--- START ---

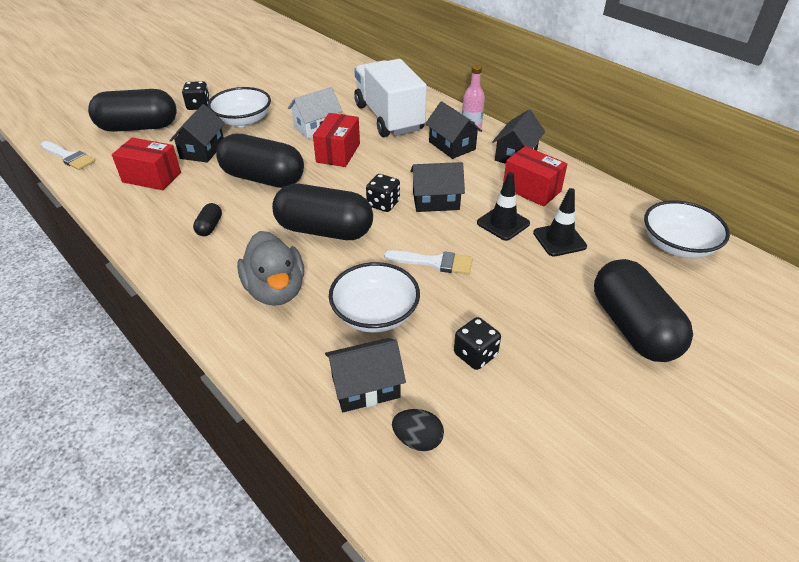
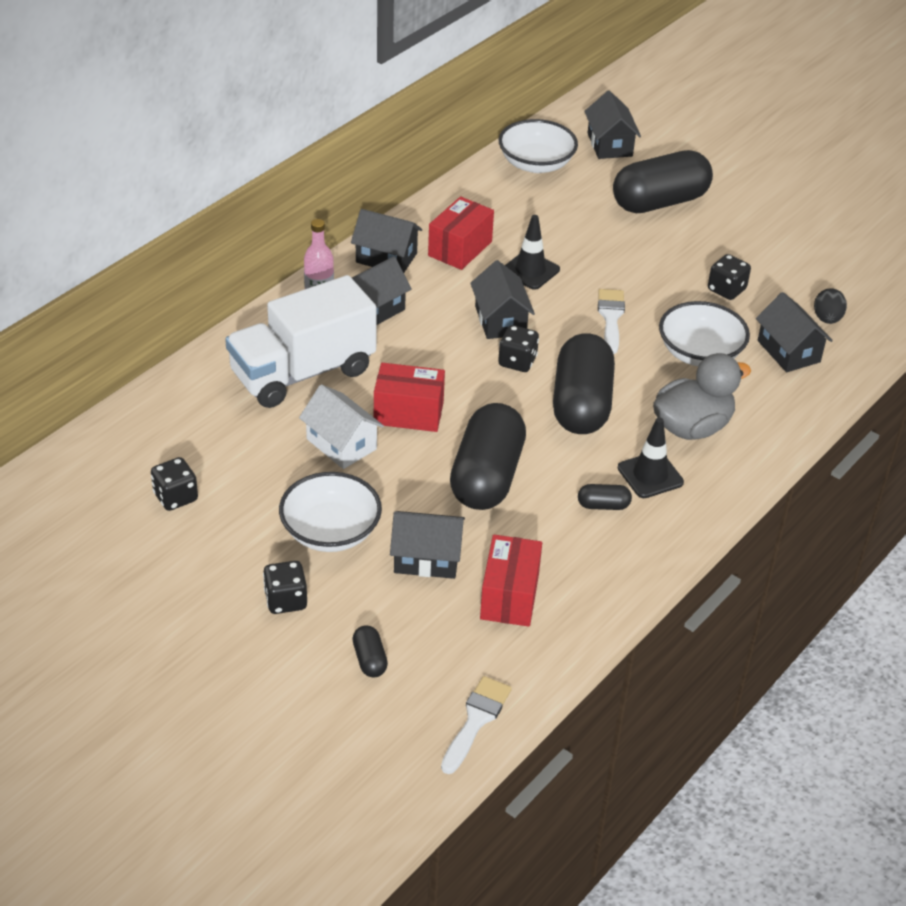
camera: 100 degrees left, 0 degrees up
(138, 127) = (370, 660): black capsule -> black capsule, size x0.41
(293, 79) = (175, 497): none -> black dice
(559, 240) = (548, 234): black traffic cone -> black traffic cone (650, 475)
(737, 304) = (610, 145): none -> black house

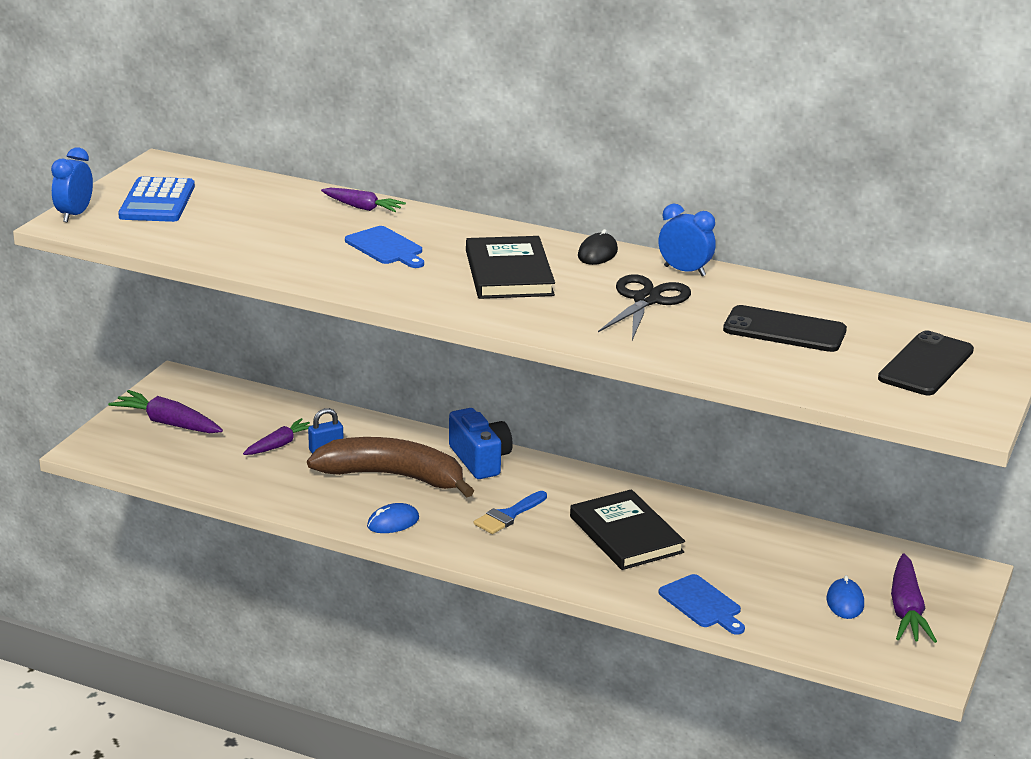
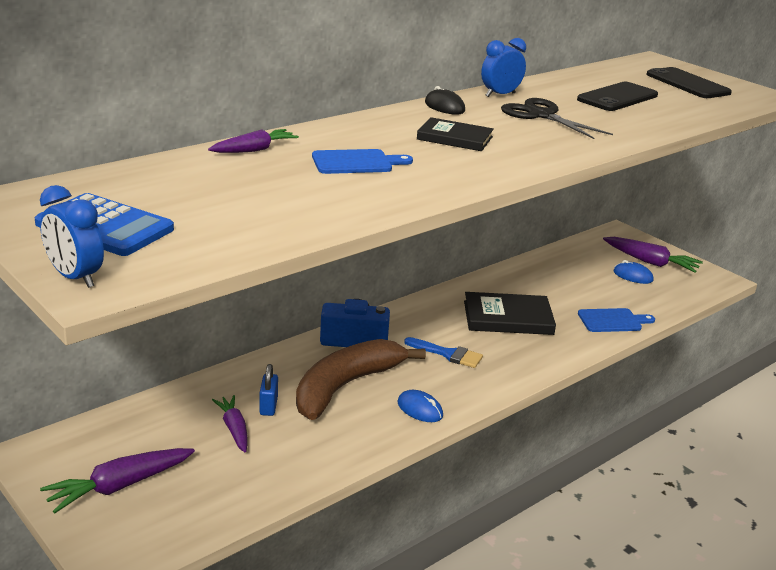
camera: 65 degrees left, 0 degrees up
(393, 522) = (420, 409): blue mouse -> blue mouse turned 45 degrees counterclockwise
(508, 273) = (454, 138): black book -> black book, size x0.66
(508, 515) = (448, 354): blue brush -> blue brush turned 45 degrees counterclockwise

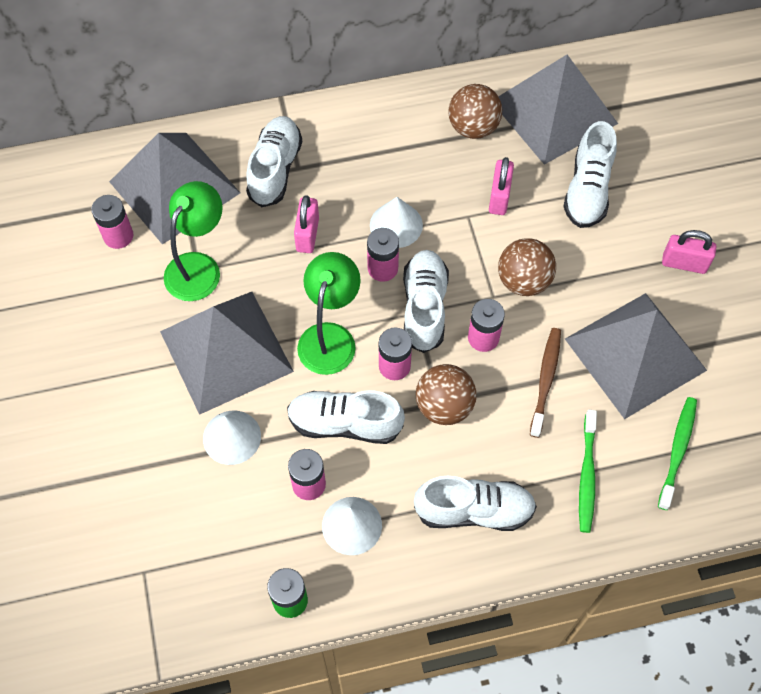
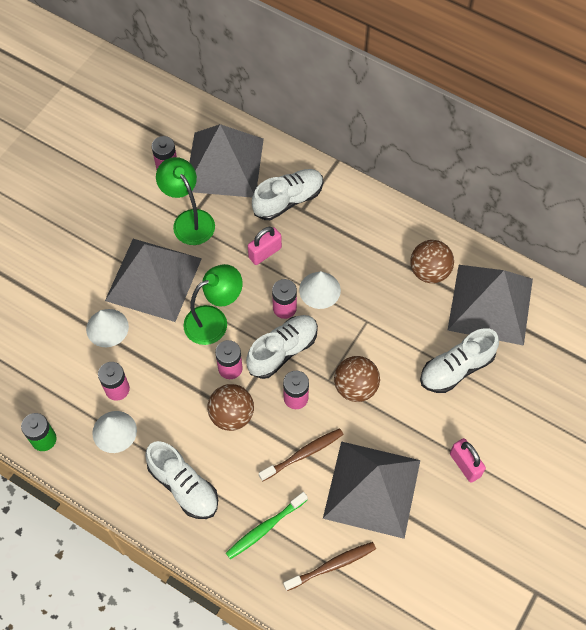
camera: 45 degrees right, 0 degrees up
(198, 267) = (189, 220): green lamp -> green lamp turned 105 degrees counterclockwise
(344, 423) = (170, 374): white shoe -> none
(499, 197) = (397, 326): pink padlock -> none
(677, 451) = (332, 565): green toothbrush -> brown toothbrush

--- END ---
--- START ---

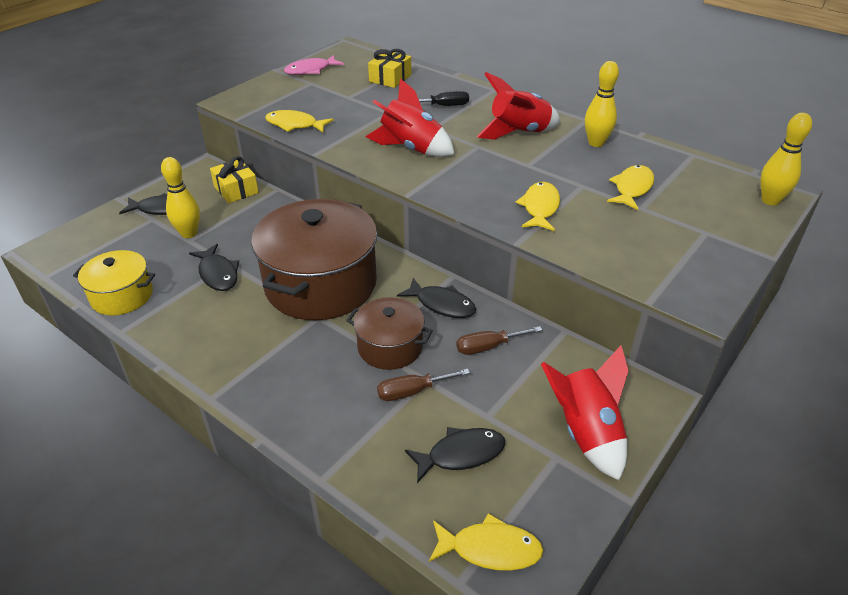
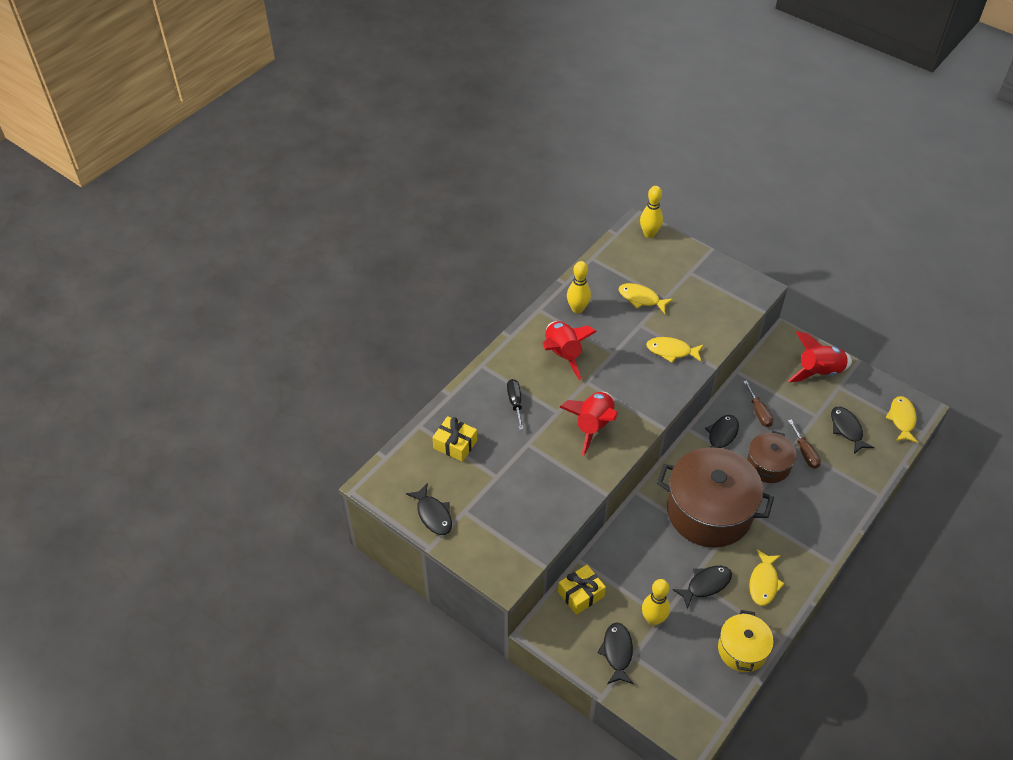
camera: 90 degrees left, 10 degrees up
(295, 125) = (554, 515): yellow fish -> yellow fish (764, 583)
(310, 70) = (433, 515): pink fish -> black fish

--- END ---
--- START ---

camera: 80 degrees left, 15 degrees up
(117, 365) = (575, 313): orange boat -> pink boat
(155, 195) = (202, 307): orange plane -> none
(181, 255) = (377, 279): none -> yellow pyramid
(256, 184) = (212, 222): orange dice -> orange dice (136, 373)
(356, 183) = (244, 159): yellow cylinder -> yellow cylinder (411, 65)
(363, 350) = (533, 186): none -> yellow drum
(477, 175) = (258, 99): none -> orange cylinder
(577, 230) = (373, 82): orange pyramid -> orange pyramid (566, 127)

--- END ---

» **Instructions to follow**
The copy should hold only the lines from the one with "(138, 127) = (370, 660): black" through the one with "(677, 451) = (332, 565): green", exactly as they stand above. Leave out the pictures.

» **Task result**
(138, 127) = (370, 660): black capsule -> black capsule, size x0.41
(293, 79) = (175, 497): none -> black dice
(559, 240) = (548, 234): black traffic cone -> black traffic cone (650, 475)
(737, 304) = (610, 145): none -> black house

camera: 65 degrees left, 0 degrees up
(393, 522) = (420, 409): blue mouse -> blue mouse turned 45 degrees counterclockwise
(508, 273) = (454, 138): black book -> black book, size x0.66
(508, 515) = (448, 354): blue brush -> blue brush turned 45 degrees counterclockwise

camera: 45 degrees right, 0 degrees up
(198, 267) = (189, 220): green lamp -> green lamp turned 105 degrees counterclockwise
(344, 423) = (170, 374): white shoe -> none
(499, 197) = (397, 326): pink padlock -> none
(677, 451) = (332, 565): green toothbrush -> brown toothbrush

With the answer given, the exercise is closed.